The data below should be retyped exactly, with the pictures left out.

○ ○ ○ ○

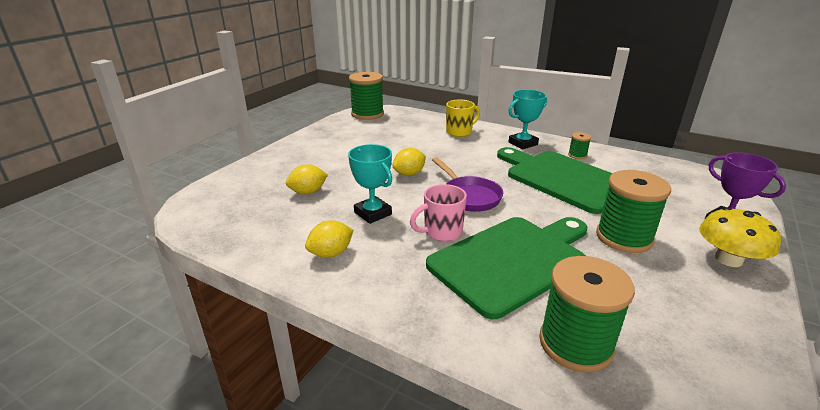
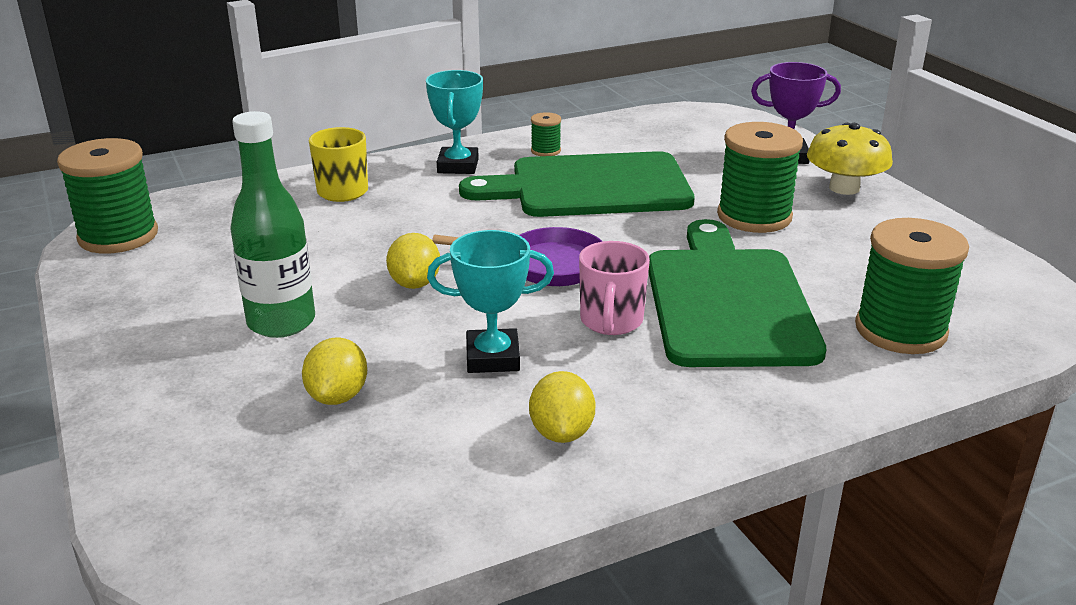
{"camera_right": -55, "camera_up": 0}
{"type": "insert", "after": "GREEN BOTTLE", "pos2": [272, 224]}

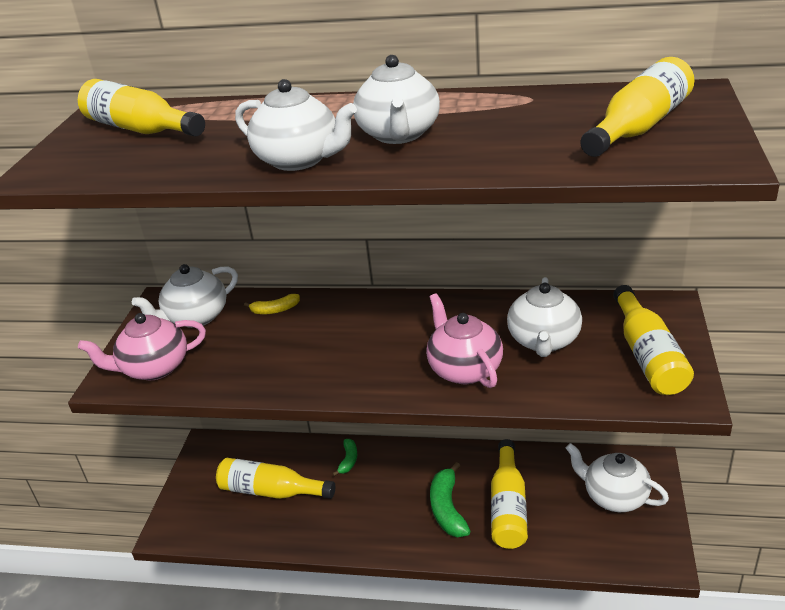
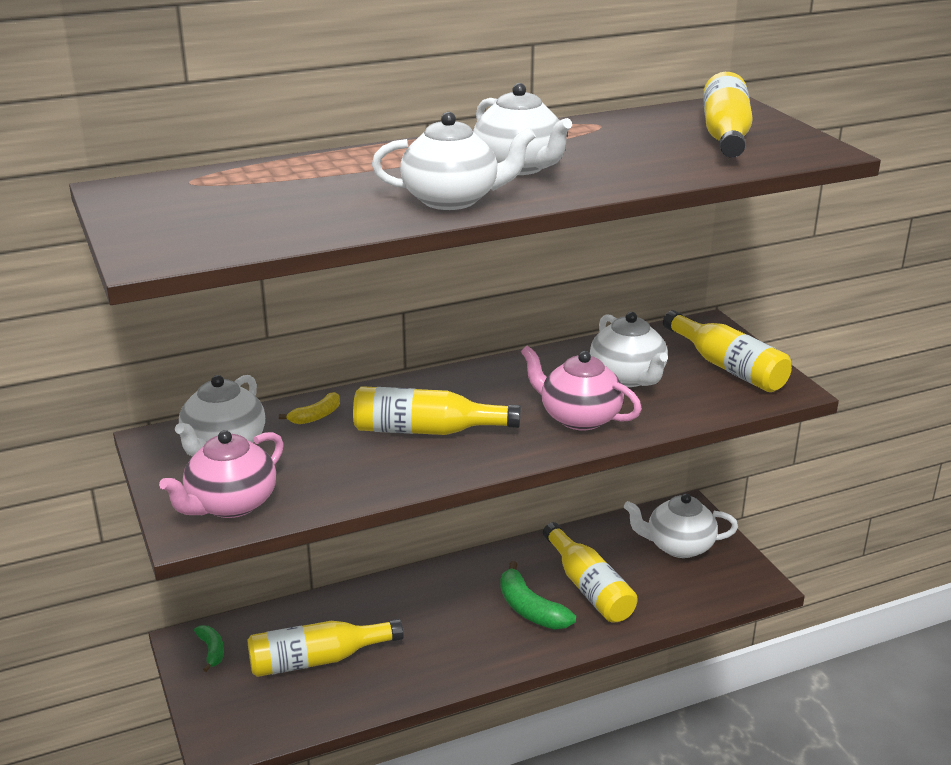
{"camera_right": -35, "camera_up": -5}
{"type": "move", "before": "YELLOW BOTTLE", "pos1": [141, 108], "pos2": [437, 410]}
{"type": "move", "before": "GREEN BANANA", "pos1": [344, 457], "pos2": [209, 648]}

○ ○ ○ ○

ANSWER BOX —
{"camera_right": -55, "camera_up": 0}
{"type": "insert", "after": "GREEN BOTTLE", "pos2": [272, 224]}

{"camera_right": -35, "camera_up": -5}
{"type": "move", "before": "YELLOW BOTTLE", "pos1": [141, 108], "pos2": [437, 410]}
{"type": "move", "before": "GREEN BANANA", "pos1": [344, 457], "pos2": [209, 648]}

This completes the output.